Reproduce each line of the material exactly, minus any picture.

--*--

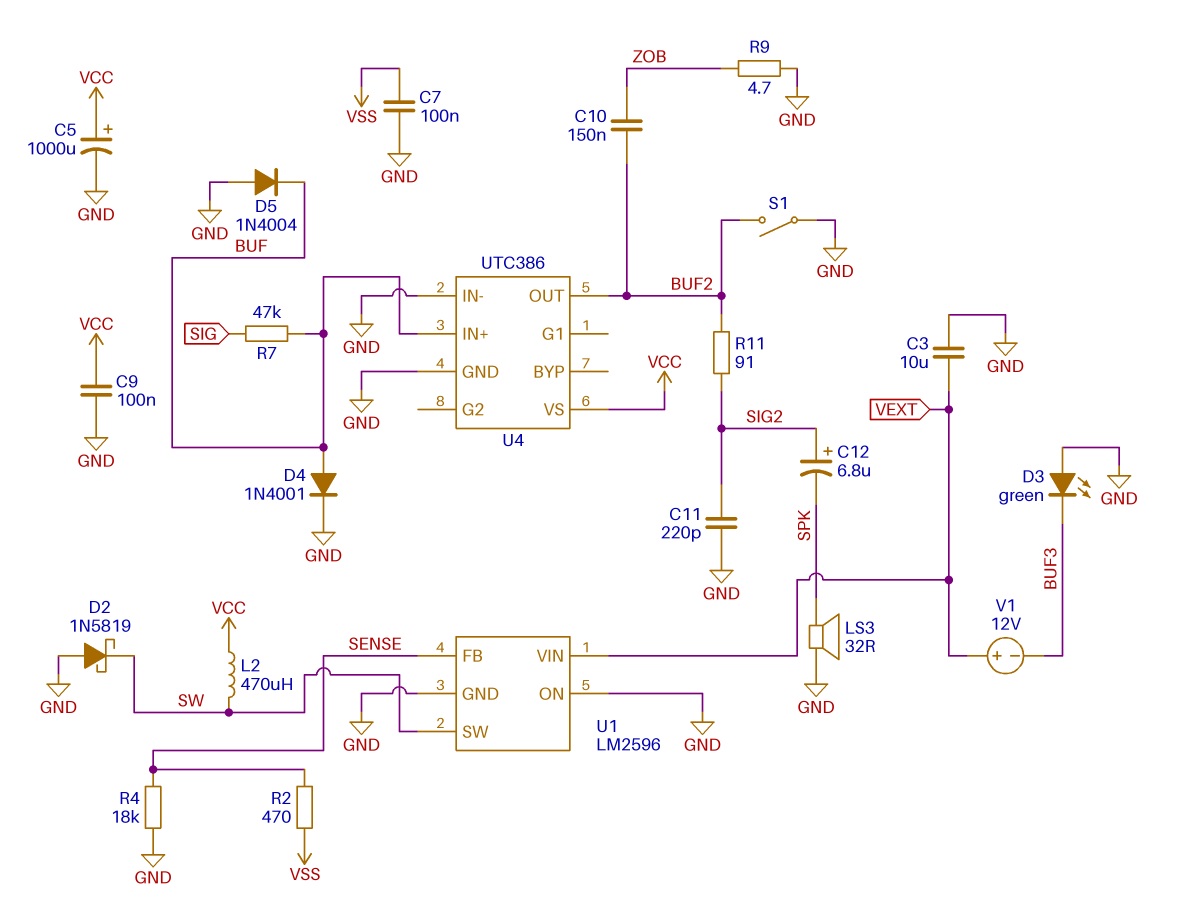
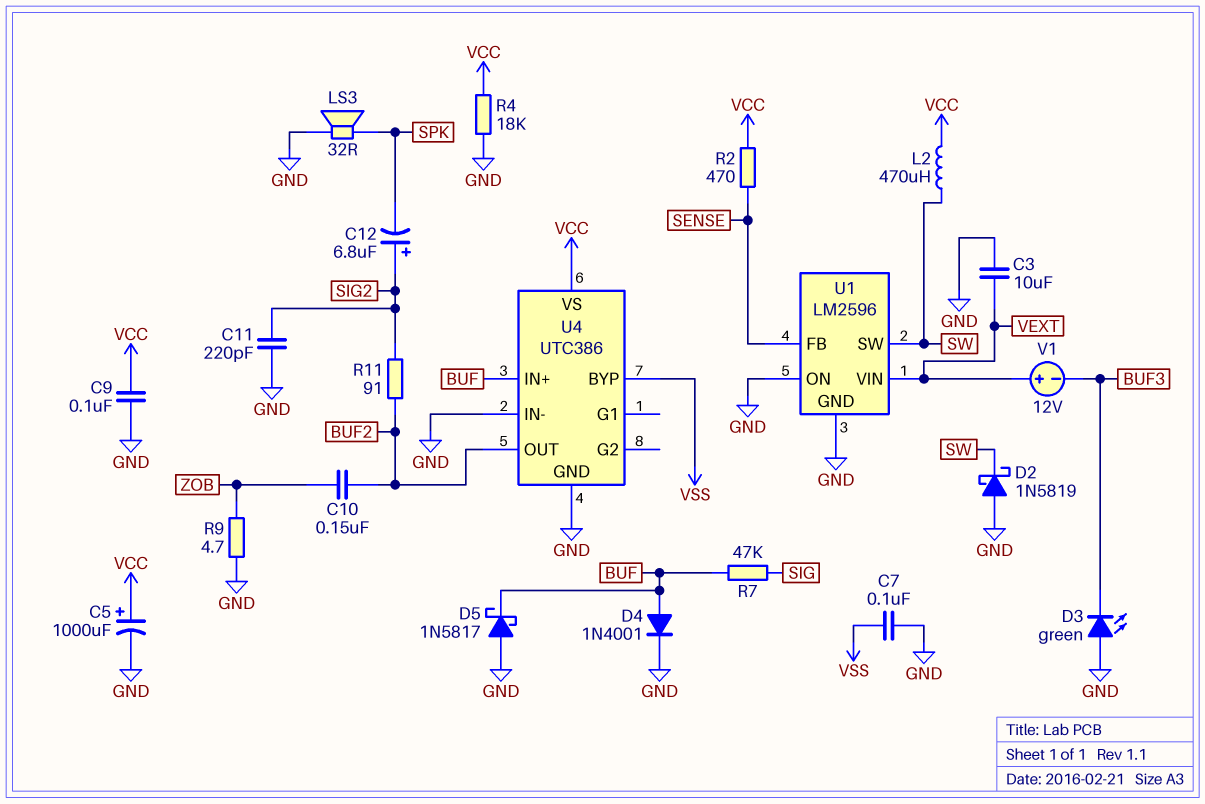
D5: diode 1N4004 (A GND, K BUF) -> schottky 1N5817 (A GND, K BUF)
R2: 470 (SENSE, VSS) -> 470 (SENSE, VCC)
R4: 18k (GND, SENSE) -> 18k (GND, VCC)
S1: switch (BUF2, GND) -> none
U4 pin BYP: none -> VSS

--*--

:: Solution to the exercise ::
D5: diode 1N4004 (A GND, K BUF) -> schottky 1N5817 (A GND, K BUF)
R2: 470 (SENSE, VSS) -> 470 (SENSE, VCC)
R4: 18k (GND, SENSE) -> 18k (GND, VCC)
S1: switch (BUF2, GND) -> none
U4 pin BYP: none -> VSS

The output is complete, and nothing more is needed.